Listed records below:

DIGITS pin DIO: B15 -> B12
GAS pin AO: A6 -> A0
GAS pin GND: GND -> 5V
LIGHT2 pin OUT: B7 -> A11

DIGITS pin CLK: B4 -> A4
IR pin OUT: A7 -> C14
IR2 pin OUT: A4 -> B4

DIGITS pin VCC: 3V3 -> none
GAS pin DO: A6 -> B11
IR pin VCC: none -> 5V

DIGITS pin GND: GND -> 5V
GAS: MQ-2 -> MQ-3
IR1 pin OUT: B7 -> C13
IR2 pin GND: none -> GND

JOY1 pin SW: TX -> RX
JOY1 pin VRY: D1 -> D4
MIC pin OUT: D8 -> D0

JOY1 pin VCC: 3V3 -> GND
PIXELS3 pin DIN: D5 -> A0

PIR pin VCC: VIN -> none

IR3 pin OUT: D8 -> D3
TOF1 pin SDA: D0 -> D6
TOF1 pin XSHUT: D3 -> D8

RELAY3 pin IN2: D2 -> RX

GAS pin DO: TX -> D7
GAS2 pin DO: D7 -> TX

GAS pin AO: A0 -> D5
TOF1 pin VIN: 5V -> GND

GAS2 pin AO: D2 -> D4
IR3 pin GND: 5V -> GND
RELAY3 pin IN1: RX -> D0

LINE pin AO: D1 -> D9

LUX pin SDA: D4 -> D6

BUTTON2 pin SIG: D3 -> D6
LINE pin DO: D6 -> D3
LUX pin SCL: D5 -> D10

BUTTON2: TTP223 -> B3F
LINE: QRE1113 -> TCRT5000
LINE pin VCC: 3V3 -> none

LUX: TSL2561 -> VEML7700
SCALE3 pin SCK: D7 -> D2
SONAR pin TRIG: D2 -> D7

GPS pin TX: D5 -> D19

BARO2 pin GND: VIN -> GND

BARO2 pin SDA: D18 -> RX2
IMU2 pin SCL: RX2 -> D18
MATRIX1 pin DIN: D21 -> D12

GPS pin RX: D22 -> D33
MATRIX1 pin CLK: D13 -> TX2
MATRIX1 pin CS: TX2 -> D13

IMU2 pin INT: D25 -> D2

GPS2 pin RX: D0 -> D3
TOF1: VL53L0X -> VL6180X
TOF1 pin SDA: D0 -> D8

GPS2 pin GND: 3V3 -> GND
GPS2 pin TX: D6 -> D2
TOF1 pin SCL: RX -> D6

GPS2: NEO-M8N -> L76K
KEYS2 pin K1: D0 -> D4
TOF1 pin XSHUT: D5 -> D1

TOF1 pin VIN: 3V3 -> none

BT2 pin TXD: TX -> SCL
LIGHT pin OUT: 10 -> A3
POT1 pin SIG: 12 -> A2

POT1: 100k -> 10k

End of Listed records.

#### Required action:
Starting at the line that contains "IR pin OUT: A7 -> C14" and stopping after the line that contains "TOF1 pin VIN: 5V -> GND", write out every line exactly as it appears above, and no other line.

#### Result:
IR pin OUT: A7 -> C14
IR2 pin OUT: A4 -> B4

DIGITS pin VCC: 3V3 -> none
GAS pin DO: A6 -> B11
IR pin VCC: none -> 5V

DIGITS pin GND: GND -> 5V
GAS: MQ-2 -> MQ-3
IR1 pin OUT: B7 -> C13
IR2 pin GND: none -> GND

JOY1 pin SW: TX -> RX
JOY1 pin VRY: D1 -> D4
MIC pin OUT: D8 -> D0

JOY1 pin VCC: 3V3 -> GND
PIXELS3 pin DIN: D5 -> A0

PIR pin VCC: VIN -> none

IR3 pin OUT: D8 -> D3
TOF1 pin SDA: D0 -> D6
TOF1 pin XSHUT: D3 -> D8

RELAY3 pin IN2: D2 -> RX

GAS pin DO: TX -> D7
GAS2 pin DO: D7 -> TX

GAS pin AO: A0 -> D5
TOF1 pin VIN: 5V -> GND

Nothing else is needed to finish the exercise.